Study material:
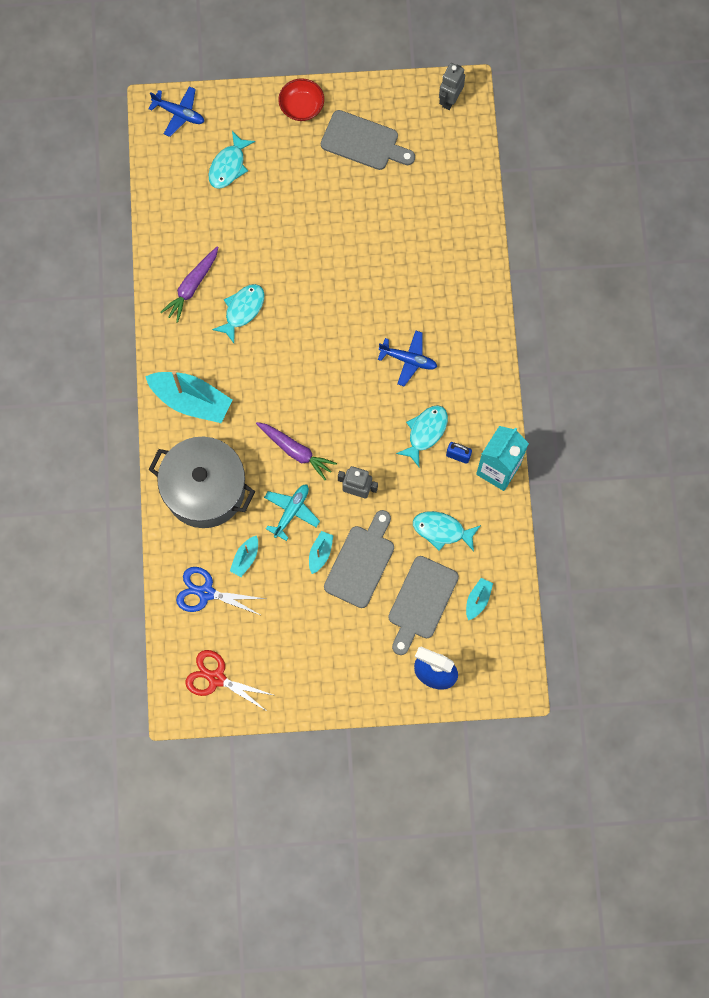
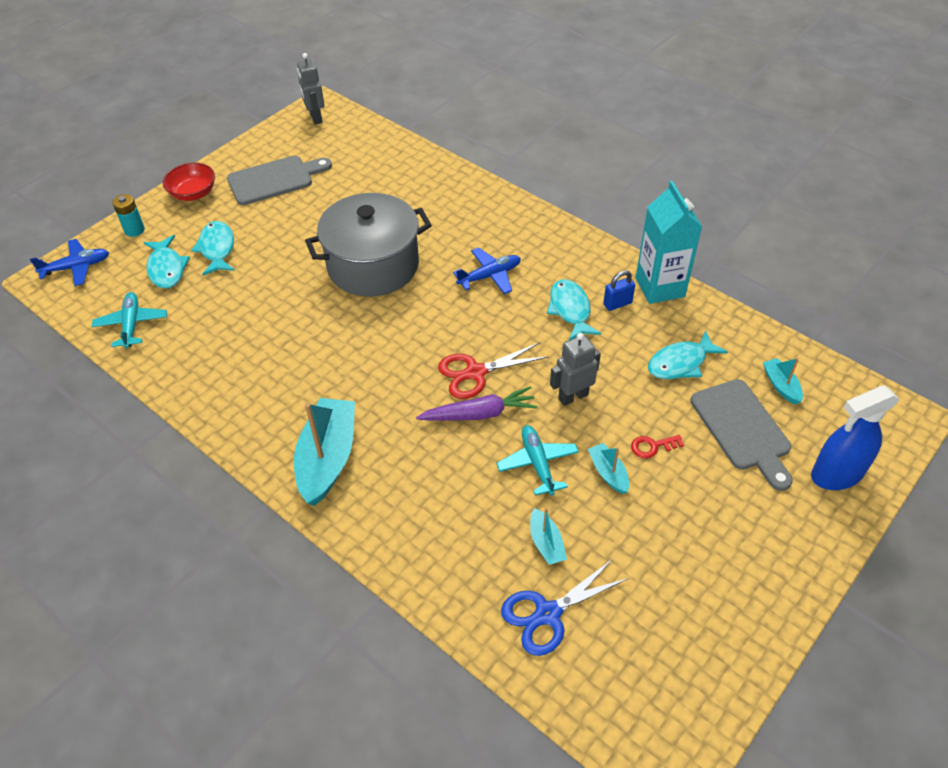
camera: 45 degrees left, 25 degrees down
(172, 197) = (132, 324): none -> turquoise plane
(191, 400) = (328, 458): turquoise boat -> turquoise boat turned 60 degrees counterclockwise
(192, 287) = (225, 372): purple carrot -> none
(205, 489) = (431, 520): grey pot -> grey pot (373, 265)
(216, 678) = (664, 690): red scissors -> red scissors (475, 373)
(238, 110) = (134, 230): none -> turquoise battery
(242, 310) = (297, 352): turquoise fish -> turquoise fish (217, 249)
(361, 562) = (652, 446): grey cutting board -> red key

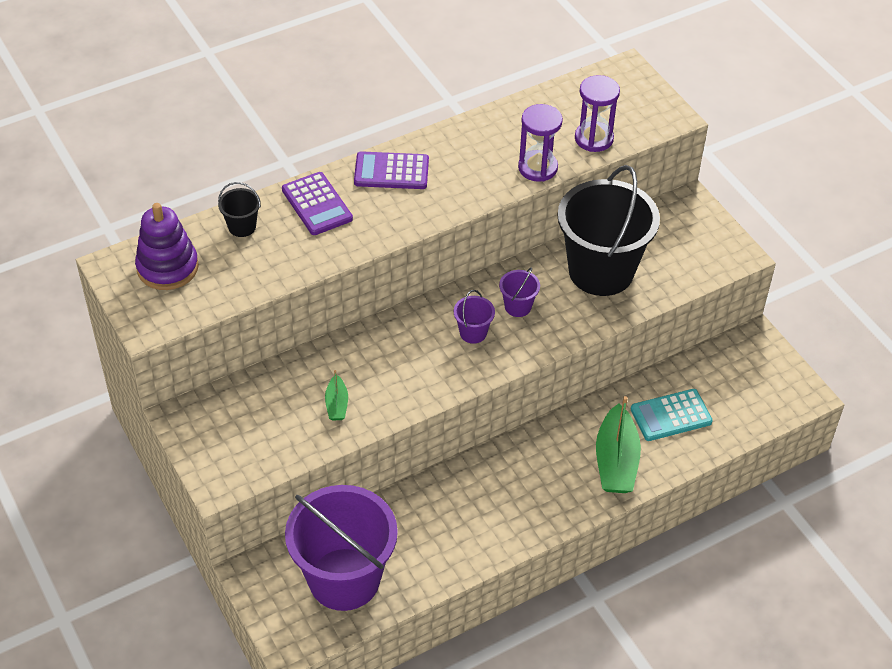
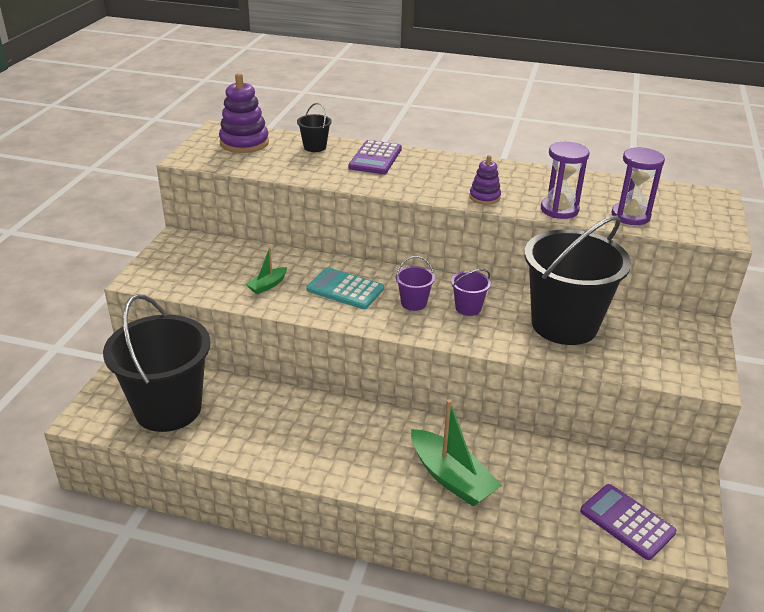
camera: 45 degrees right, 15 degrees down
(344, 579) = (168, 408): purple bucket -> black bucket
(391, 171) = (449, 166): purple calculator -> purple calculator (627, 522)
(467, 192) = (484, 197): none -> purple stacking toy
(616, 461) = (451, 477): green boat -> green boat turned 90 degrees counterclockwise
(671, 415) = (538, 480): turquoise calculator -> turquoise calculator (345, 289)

Activity:
All of the material shown above needs to be duplicated exactly. Omit every picture.

Solution:
camera: 45 degrees left, 25 degrees down
(172, 197) = (132, 324): none -> turquoise plane
(191, 400) = (328, 458): turquoise boat -> turquoise boat turned 60 degrees counterclockwise
(192, 287) = (225, 372): purple carrot -> none
(205, 489) = (431, 520): grey pot -> grey pot (373, 265)
(216, 678) = (664, 690): red scissors -> red scissors (475, 373)
(238, 110) = (134, 230): none -> turquoise battery
(242, 310) = (297, 352): turquoise fish -> turquoise fish (217, 249)
(361, 562) = (652, 446): grey cutting board -> red key

camera: 45 degrees right, 15 degrees down
(344, 579) = (168, 408): purple bucket -> black bucket
(391, 171) = (449, 166): purple calculator -> purple calculator (627, 522)
(467, 192) = (484, 197): none -> purple stacking toy
(616, 461) = (451, 477): green boat -> green boat turned 90 degrees counterclockwise
(671, 415) = (538, 480): turquoise calculator -> turquoise calculator (345, 289)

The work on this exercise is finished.